— Problem description —
Each line of the records that holds "degrees" should be shown in full.

'''

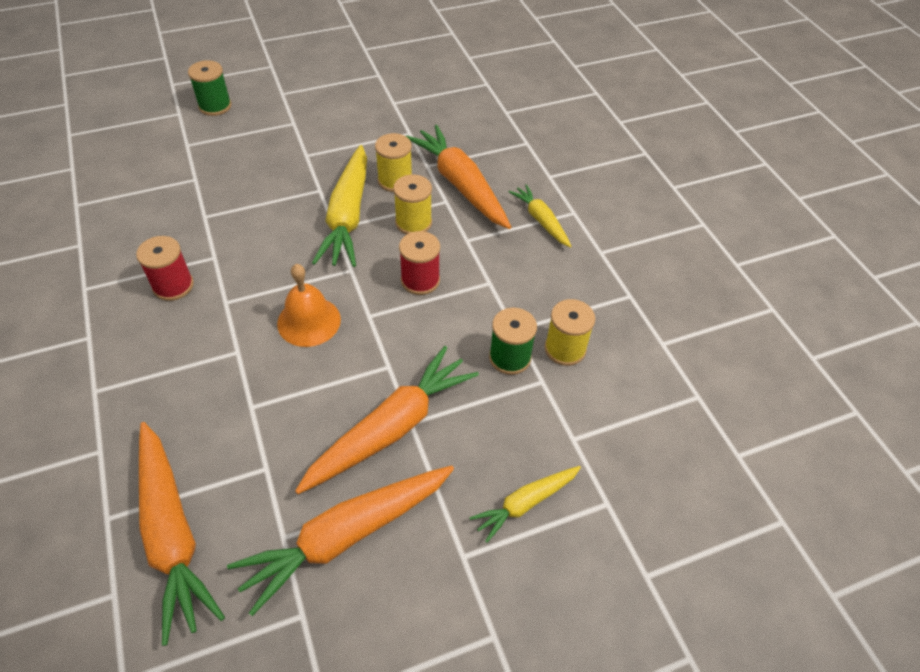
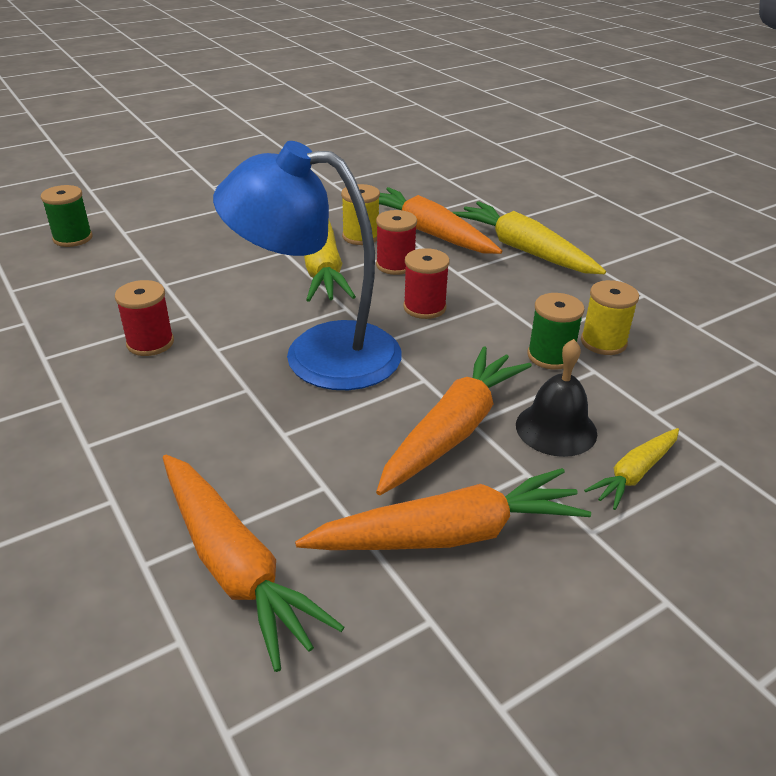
camera: 10 degrees left, 15 degrees down
green spool [188,60,231,116] -> green spool moved to [41,185,92,247]
orange carrot [227,465,454,616] -> orange carrot turned 150 degrees counterclockwise [295,468,591,550]
orange bell [277,264,341,347] -> blue lamp [213,141,402,390]
yellow spool [393,174,432,234] -> red spool [376,210,417,275]
yellow carrot [509,184,572,248] -> yellow carrot [452,201,606,274], size x1.80
none -> black bell [516,339,597,457]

'''

— Completed task —
camera: 10 degrees left, 15 degrees down
orange carrot [227,465,454,616] -> orange carrot turned 150 degrees counterclockwise [295,468,591,550]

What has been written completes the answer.